- What is expected:
With both ends included, repeat exactly the lines of the entries below from the one containing "blue semicircle: rotated" down to the one containing "gray hexagon: moved 14 px left, 7 px up", and no others.

- Dataset:
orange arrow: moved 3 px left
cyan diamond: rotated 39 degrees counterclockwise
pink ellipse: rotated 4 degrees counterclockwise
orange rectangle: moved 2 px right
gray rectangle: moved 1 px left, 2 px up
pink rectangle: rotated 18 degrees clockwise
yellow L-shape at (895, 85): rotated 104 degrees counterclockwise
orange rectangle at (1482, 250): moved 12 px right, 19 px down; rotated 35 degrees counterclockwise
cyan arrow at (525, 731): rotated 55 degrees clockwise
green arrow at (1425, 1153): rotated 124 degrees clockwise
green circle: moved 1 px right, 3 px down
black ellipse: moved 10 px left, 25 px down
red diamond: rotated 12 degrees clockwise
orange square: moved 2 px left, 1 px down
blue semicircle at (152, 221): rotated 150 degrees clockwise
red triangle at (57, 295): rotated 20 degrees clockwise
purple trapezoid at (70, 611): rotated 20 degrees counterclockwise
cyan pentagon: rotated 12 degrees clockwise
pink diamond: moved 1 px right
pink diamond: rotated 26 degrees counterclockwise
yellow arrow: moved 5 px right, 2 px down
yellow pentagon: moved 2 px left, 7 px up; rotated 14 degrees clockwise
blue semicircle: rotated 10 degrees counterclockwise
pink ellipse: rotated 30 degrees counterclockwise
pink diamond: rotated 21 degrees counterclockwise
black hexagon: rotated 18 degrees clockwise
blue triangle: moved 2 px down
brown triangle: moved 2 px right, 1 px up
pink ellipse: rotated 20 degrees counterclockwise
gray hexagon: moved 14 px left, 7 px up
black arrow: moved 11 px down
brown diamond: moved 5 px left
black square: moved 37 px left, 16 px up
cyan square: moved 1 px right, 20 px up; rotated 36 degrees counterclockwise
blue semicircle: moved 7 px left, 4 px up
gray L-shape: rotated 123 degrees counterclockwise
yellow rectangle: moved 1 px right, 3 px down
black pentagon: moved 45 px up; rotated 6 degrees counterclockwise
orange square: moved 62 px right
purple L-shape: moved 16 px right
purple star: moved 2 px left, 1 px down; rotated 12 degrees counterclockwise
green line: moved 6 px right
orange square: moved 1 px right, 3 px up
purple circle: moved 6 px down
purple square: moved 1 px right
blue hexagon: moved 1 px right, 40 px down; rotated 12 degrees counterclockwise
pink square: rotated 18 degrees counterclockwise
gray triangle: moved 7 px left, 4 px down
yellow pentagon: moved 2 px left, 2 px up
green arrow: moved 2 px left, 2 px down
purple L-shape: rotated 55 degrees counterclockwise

- Answer to the problem:
blue semicircle: rotated 10 degrees counterclockwise
pink ellipse: rotated 30 degrees counterclockwise
pink diamond: rotated 21 degrees counterclockwise
black hexagon: rotated 18 degrees clockwise
blue triangle: moved 2 px down
brown triangle: moved 2 px right, 1 px up
pink ellipse: rotated 20 degrees counterclockwise
gray hexagon: moved 14 px left, 7 px up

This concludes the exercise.